Problem statement: Write the records out exactly as shown. No pictures.

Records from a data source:

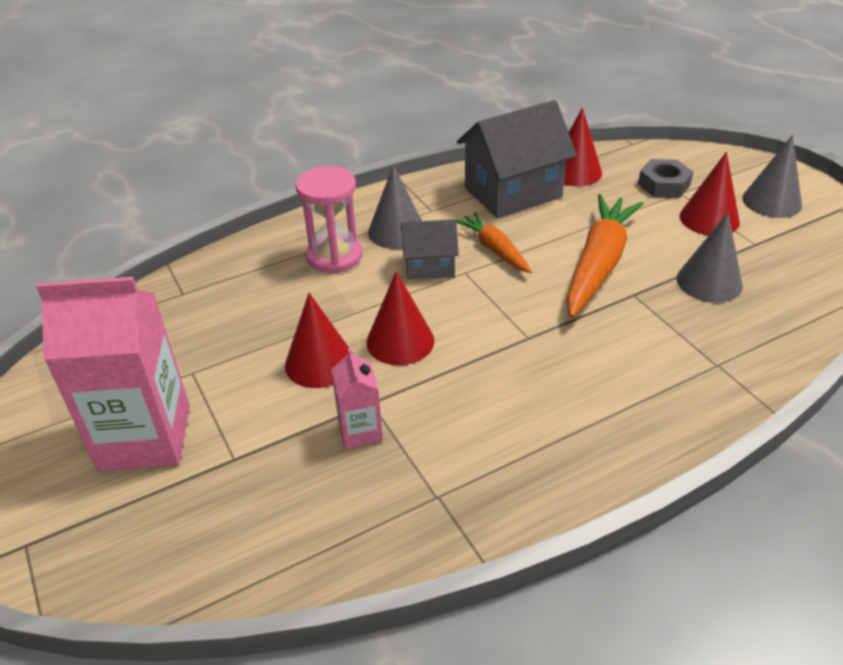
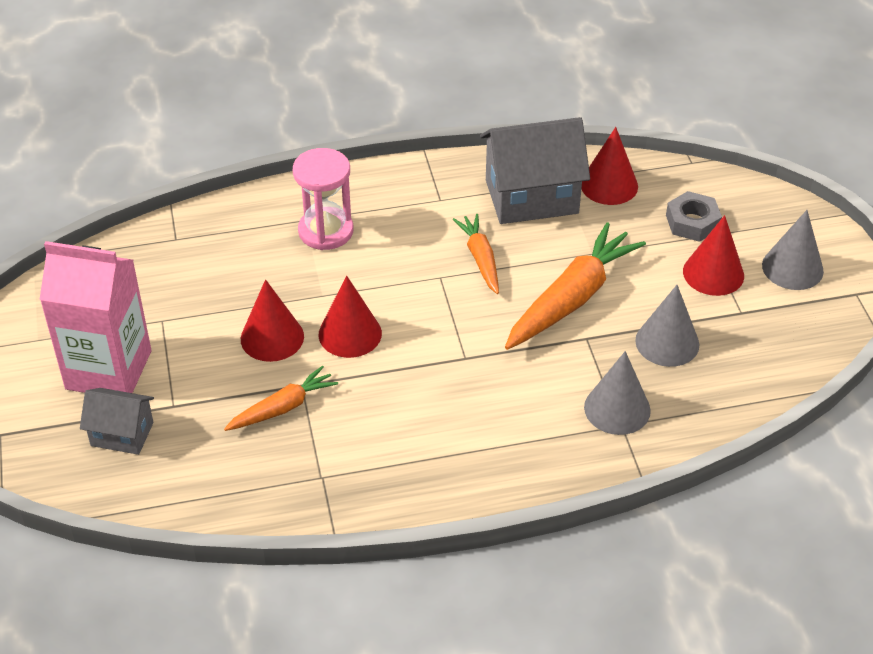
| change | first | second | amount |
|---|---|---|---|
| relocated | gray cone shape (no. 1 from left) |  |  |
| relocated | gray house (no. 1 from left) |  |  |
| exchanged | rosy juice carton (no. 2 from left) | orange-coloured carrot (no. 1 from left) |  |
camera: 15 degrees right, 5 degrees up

Task result:
| change | first | second | amount |
|---|---|---|---|
| relocated | gray cone shape (no. 1 from left) |  |  |
| relocated | gray house (no. 1 from left) |  |  |
| exchanged | rosy juice carton (no. 2 from left) | orange-coloured carrot (no. 1 from left) |  |
camera: 15 degrees right, 5 degrees up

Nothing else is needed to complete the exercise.